* [TASK OBJECTIVE] Below are the records; give again exactly the lines that run from the one with "DRIVER3 pin IN1: D5 -> D4" through the last line.

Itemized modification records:

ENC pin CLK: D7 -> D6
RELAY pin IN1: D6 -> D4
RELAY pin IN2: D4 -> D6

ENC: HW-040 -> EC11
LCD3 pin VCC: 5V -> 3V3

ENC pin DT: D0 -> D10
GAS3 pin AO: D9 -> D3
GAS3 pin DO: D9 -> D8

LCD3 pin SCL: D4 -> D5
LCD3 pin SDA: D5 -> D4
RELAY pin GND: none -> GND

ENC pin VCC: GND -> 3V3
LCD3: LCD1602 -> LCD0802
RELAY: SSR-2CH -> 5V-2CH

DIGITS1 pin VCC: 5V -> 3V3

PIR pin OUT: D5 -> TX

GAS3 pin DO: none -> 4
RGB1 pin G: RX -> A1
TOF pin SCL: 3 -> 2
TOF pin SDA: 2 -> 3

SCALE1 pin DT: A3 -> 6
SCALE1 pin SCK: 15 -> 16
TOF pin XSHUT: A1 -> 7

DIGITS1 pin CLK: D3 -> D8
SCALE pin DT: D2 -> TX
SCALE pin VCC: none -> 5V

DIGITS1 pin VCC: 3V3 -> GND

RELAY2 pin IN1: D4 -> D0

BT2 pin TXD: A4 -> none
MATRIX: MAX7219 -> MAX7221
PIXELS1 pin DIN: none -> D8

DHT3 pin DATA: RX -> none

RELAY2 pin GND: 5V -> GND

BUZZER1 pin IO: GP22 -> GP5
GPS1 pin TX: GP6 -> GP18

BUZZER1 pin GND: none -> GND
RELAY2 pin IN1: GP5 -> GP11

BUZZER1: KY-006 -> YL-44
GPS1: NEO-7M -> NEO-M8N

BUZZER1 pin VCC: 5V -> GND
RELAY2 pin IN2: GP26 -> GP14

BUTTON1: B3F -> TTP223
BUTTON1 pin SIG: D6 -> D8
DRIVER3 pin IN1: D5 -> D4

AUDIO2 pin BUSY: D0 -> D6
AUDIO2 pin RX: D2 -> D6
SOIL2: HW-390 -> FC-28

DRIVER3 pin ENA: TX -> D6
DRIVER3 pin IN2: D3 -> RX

* [SOLUTION FOR THIS PROBLEM]
DRIVER3 pin IN1: D5 -> D4

AUDIO2 pin BUSY: D0 -> D6
AUDIO2 pin RX: D2 -> D6
SOIL2: HW-390 -> FC-28

DRIVER3 pin ENA: TX -> D6
DRIVER3 pin IN2: D3 -> RX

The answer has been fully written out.